WHAT IS BEING ASKED:
Using the data that follows, give again word for word the lines between the one holding "none -> toy plane in purple 274 246" and the one holding "safety cone in blue 453", inclusive. Omit the pictures.

Records drawn from a dataset:
--*--

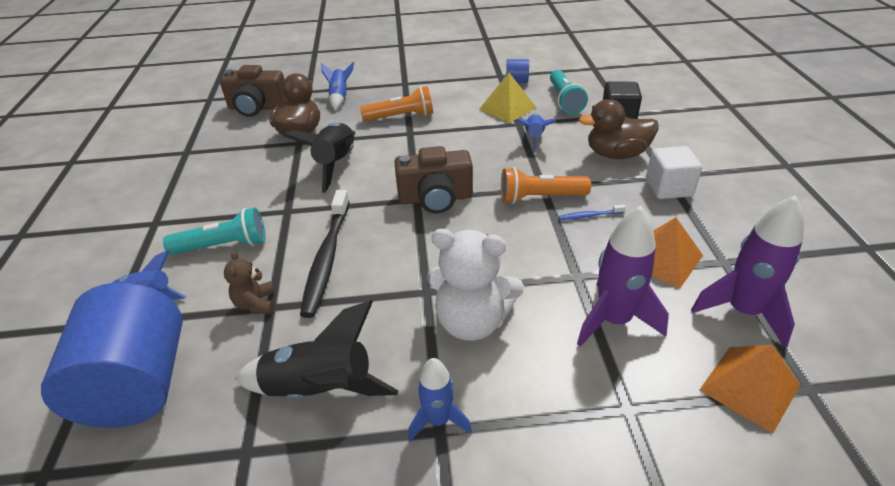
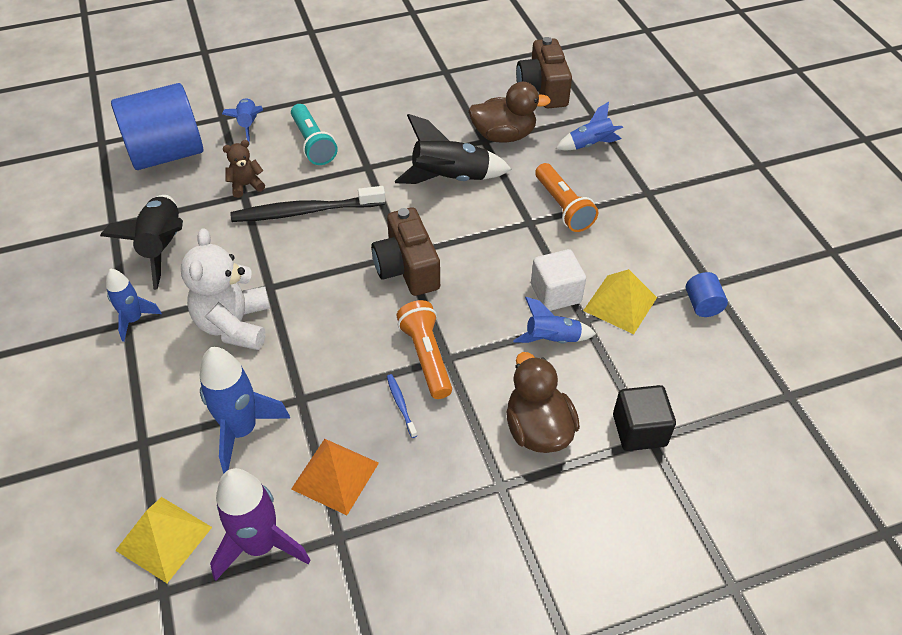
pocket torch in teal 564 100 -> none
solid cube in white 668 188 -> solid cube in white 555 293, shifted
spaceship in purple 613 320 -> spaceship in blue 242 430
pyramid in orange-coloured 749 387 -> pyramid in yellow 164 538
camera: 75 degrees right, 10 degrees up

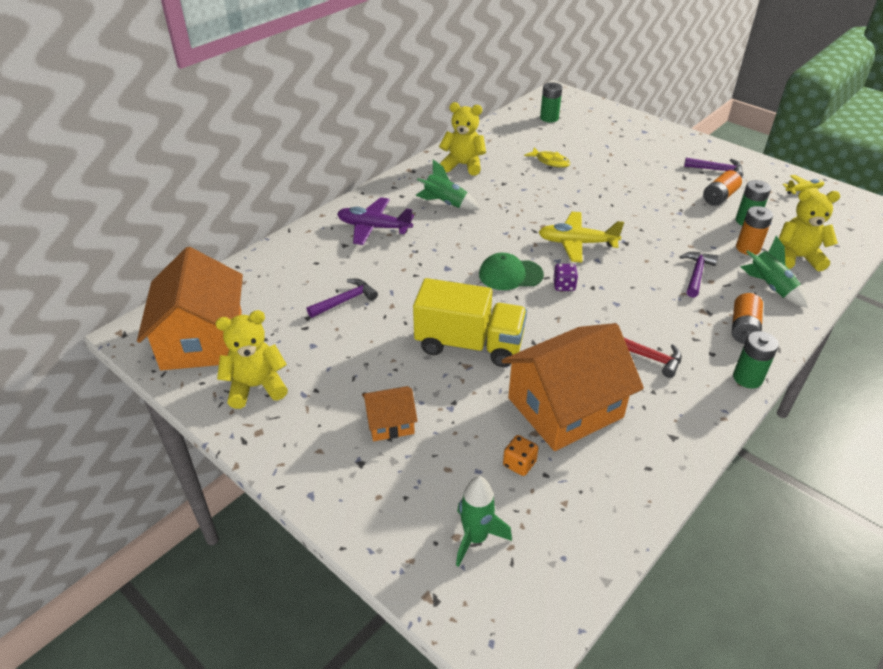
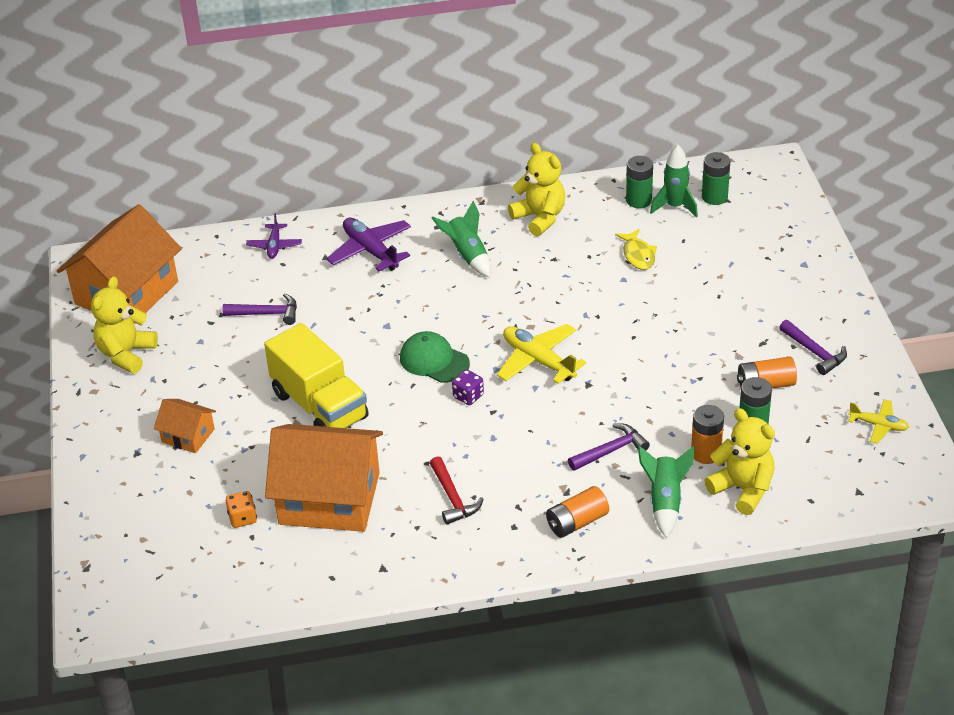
teddy in yellow 256 386 -> teddy in yellow 126 354, 90 degrees counterclockwise
battery in emerald 747 378 -> battery in emerald 638 200, shifted
spaceship in emerald 475 538 -> spaceship in emerald 674 207, shifted
none -> toy plane in purple 274 246
camera: 40 degrees right, 0 degrees up

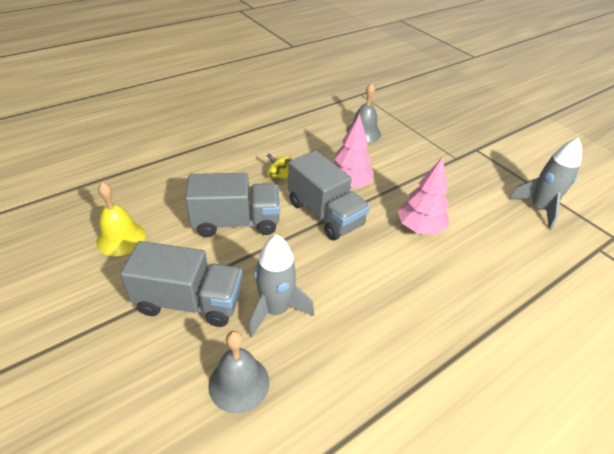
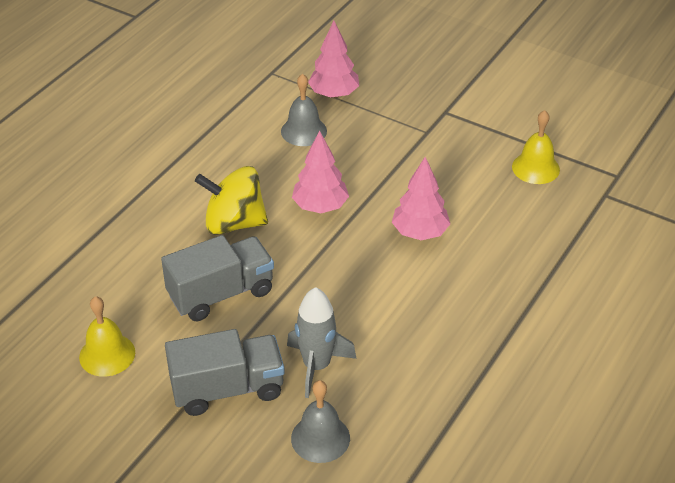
spaceship in ash-grey 539 209 -> bell in yellow 535 168
toy truck in ash-grey 325 214 -> none
whirligig in yellow 278 176 -> whirligig in yellow 234 223, x2.11
none -> fir tree in rose-pink 334 94
camera: 20 degrees left, 0 degrees up

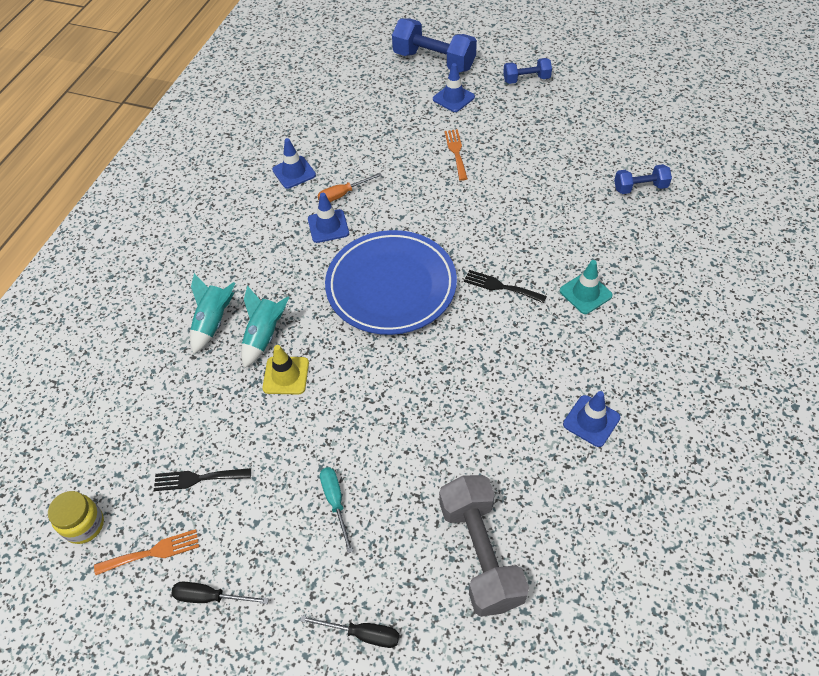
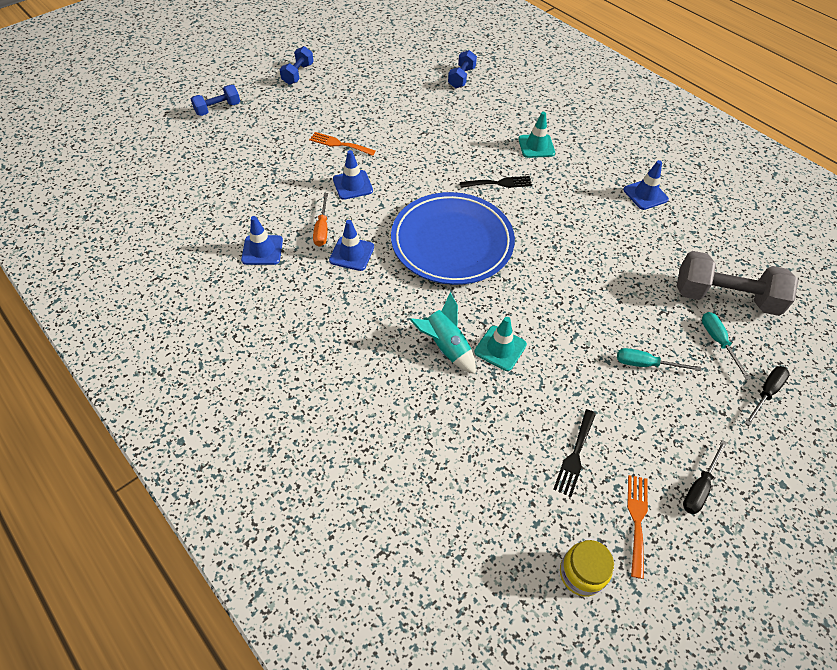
free weight in blue 434 61 -> free weight in blue 218 109, x0.55
safety cone in blue 453 98 -> safety cone in blue 352 185, shifted
dinner fork in jet-black 500 286 -> dinner fork in jet-black 499 183, 150 degrees counterclockwise
spaceship in teal 213 322 -> none
safety cone in yellow 286 375 -> safety cone in teal 500 348
none -> hand screwdriver in teal 718 341
camera: 65 degrees left, 0 degrees up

--*--

TASK RESPONSE:
none -> toy plane in purple 274 246
camera: 40 degrees right, 0 degrees up

spaceship in ash-grey 539 209 -> bell in yellow 535 168
toy truck in ash-grey 325 214 -> none
whirligig in yellow 278 176 -> whirligig in yellow 234 223, x2.11
none -> fir tree in rose-pink 334 94
camera: 20 degrees left, 0 degrees up

free weight in blue 434 61 -> free weight in blue 218 109, x0.55
safety cone in blue 453 98 -> safety cone in blue 352 185, shifted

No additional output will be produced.